> Given data:
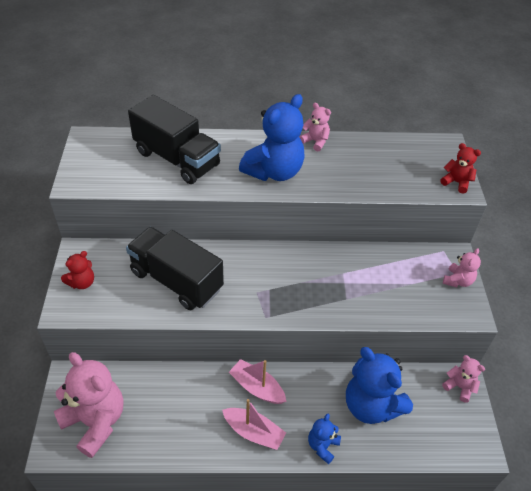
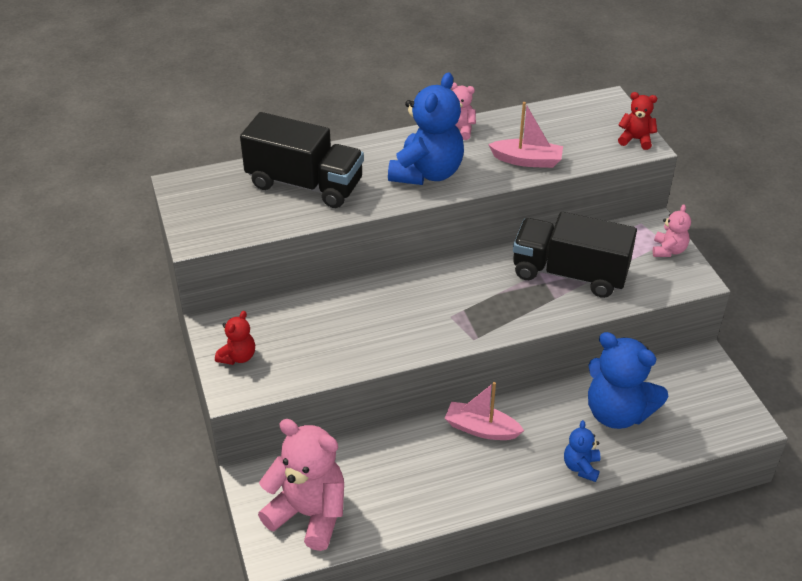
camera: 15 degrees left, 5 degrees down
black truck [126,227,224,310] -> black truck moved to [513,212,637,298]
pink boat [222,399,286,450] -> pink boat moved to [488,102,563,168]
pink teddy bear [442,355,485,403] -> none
==
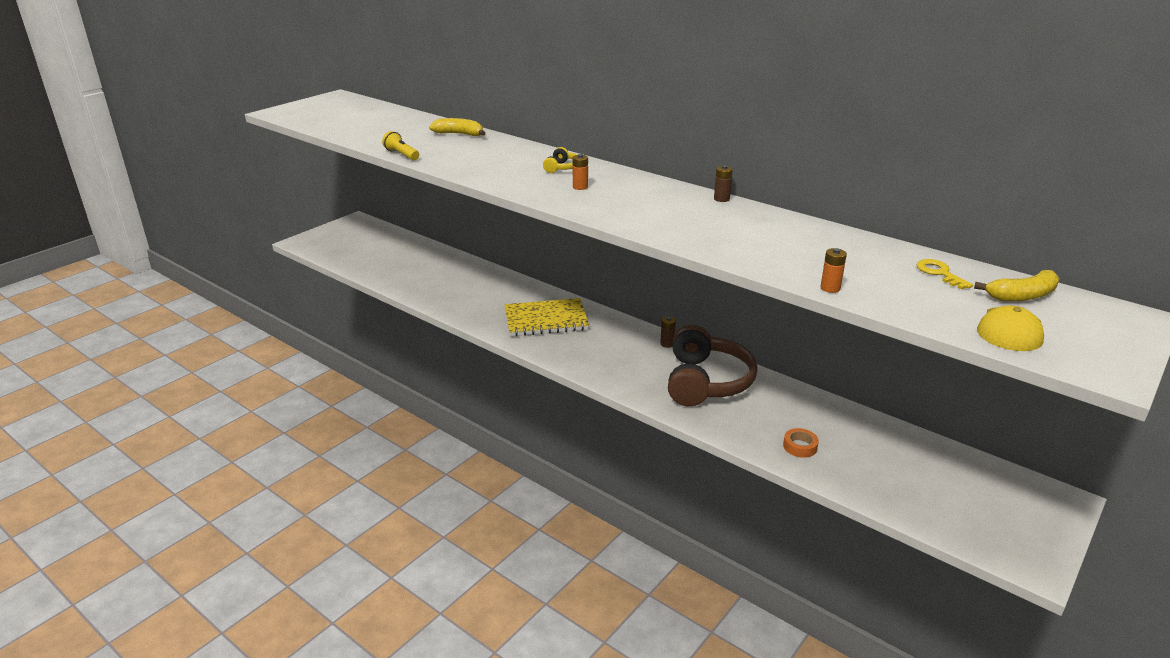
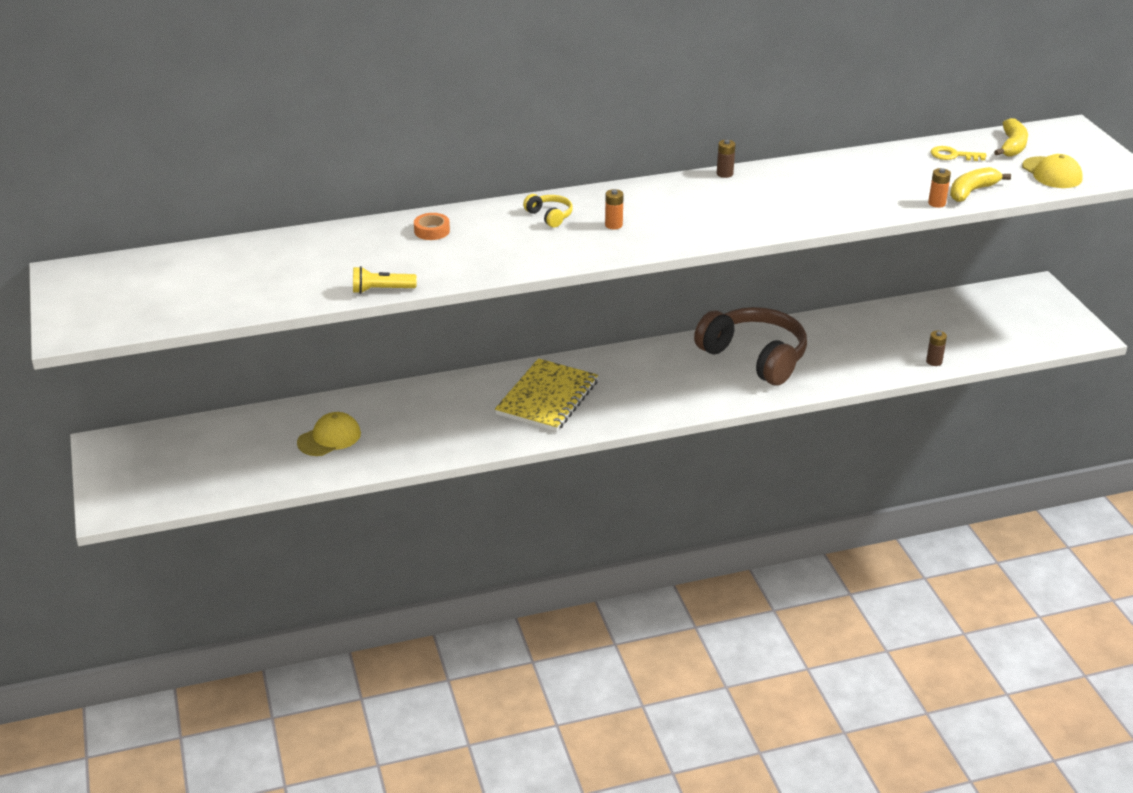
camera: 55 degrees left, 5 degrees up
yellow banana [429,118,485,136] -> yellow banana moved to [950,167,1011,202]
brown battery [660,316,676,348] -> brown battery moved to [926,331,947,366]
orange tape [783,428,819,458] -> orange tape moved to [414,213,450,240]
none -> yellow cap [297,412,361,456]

> Task instructions: Find how many lines of the listing include the string "yellow" and give that number, nothing else.

> Exercise solution: 2